→ Short problem: Transcribe the listing below verbatim, from its first line through the line containing "(B) grassy hillside at center", inclusive.

→ Records for processing:

⁂

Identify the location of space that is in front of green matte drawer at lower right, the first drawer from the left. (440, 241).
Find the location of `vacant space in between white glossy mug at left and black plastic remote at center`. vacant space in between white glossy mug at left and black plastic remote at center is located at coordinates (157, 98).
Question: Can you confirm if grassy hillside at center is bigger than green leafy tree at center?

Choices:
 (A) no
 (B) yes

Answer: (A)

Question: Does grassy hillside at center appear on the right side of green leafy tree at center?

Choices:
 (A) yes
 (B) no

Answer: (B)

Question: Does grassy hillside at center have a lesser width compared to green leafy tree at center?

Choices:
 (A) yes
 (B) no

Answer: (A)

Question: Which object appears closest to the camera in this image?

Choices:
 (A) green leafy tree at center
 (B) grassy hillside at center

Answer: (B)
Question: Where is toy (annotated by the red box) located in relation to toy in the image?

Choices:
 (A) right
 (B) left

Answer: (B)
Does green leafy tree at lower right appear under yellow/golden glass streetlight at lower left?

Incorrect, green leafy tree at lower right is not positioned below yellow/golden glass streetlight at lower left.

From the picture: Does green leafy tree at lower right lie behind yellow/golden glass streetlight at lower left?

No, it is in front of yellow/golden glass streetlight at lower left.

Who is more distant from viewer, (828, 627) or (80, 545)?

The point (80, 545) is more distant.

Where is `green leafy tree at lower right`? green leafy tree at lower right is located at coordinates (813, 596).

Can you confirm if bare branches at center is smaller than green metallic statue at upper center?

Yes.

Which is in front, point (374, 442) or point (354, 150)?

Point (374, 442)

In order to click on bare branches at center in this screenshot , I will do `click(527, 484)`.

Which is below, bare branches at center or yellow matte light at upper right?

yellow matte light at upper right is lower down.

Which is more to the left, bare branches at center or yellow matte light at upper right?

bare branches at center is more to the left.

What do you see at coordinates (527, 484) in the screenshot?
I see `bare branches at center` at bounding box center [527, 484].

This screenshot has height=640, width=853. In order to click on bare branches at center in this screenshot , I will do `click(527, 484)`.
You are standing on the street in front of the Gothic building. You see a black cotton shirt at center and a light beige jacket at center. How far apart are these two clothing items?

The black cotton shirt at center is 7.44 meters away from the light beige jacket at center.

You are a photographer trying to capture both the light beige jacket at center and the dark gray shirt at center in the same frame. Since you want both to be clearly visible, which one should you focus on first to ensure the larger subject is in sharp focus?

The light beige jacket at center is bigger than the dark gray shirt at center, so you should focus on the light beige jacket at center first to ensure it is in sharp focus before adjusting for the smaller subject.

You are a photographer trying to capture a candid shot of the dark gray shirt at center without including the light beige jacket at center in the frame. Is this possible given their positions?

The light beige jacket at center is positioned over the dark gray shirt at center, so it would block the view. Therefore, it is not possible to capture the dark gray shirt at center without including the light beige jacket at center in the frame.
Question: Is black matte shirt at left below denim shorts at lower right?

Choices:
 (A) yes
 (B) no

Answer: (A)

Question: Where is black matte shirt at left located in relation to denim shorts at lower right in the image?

⁂

→ Output below:
Identify the location of space that is in front of green matte drawer at lower right, the first drawer from the left. (440, 241).
Find the location of `vacant space in between white glossy mug at left and black plastic remote at center`. vacant space in between white glossy mug at left and black plastic remote at center is located at coordinates (157, 98).
Question: Can you confirm if grassy hillside at center is bigger than green leafy tree at center?

Choices:
 (A) no
 (B) yes

Answer: (A)

Question: Does grassy hillside at center appear on the right side of green leafy tree at center?

Choices:
 (A) yes
 (B) no

Answer: (B)

Question: Does grassy hillside at center have a lesser width compared to green leafy tree at center?

Choices:
 (A) yes
 (B) no

Answer: (A)

Question: Which object appears closest to the camera in this image?

Choices:
 (A) green leafy tree at center
 (B) grassy hillside at center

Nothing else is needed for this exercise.